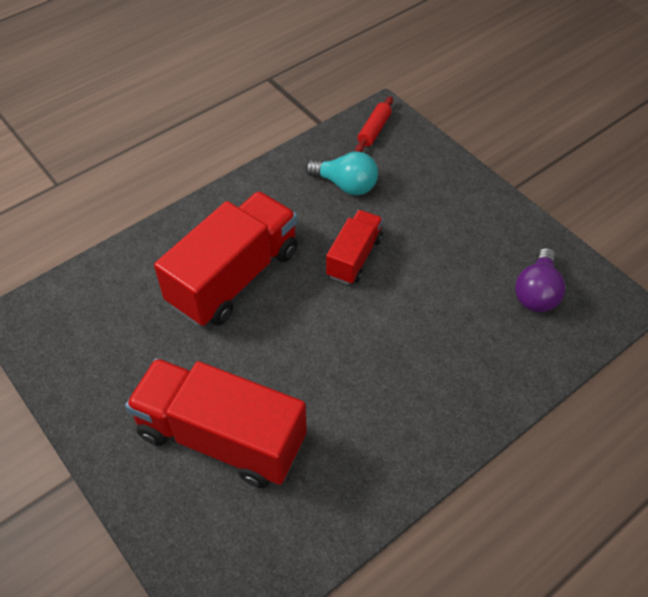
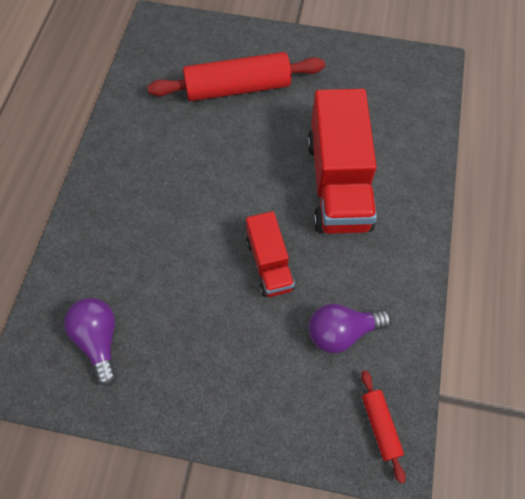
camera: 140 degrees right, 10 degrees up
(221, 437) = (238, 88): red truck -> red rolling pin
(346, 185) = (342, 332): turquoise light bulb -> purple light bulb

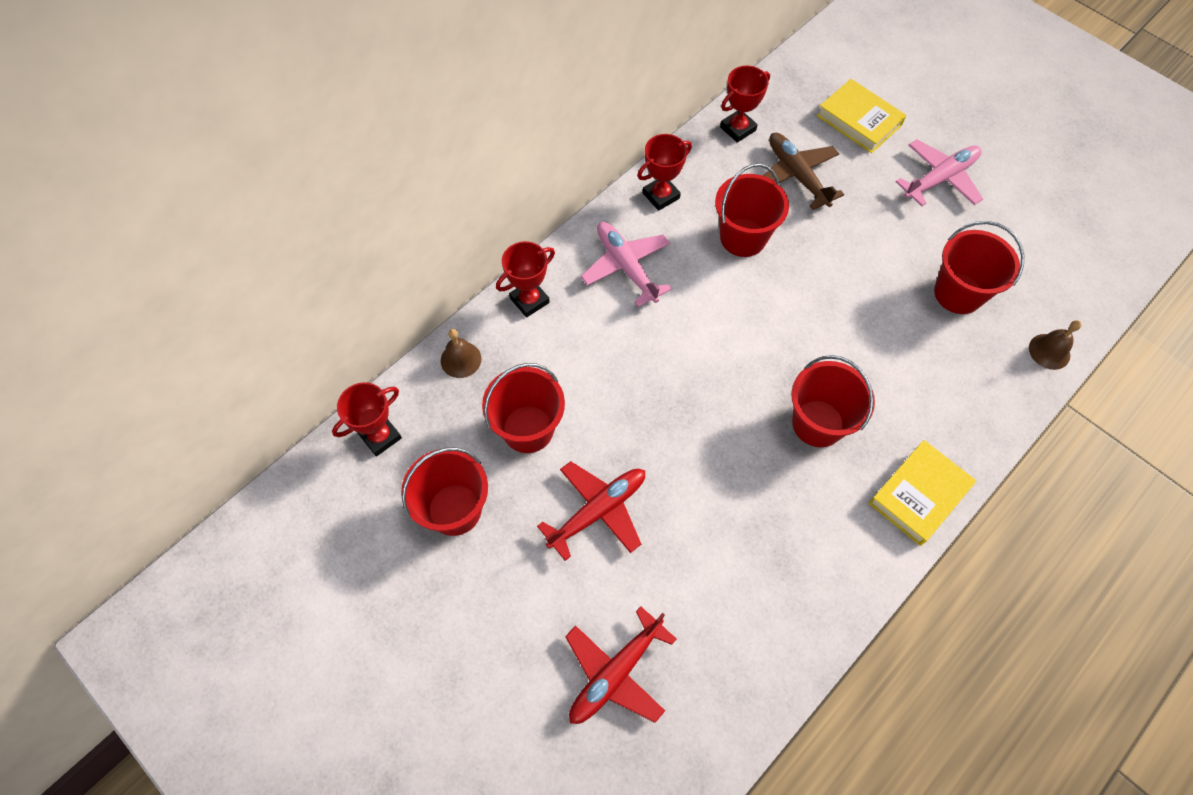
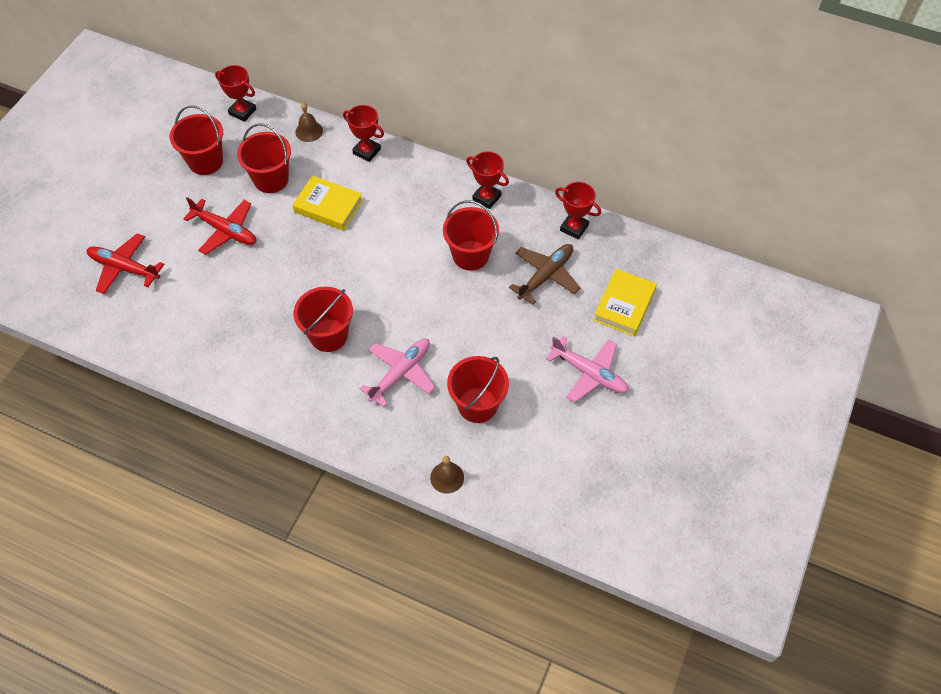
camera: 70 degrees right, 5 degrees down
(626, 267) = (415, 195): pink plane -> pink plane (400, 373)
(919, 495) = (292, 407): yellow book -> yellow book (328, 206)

> [Task directions]:
The preceding listing must be repeated exactly, with all images dropped.

> [Solution to the exercise]:
camera: 140 degrees right, 10 degrees up
(221, 437) = (238, 88): red truck -> red rolling pin
(346, 185) = (342, 332): turquoise light bulb -> purple light bulb

camera: 70 degrees right, 5 degrees down
(626, 267) = (415, 195): pink plane -> pink plane (400, 373)
(919, 495) = (292, 407): yellow book -> yellow book (328, 206)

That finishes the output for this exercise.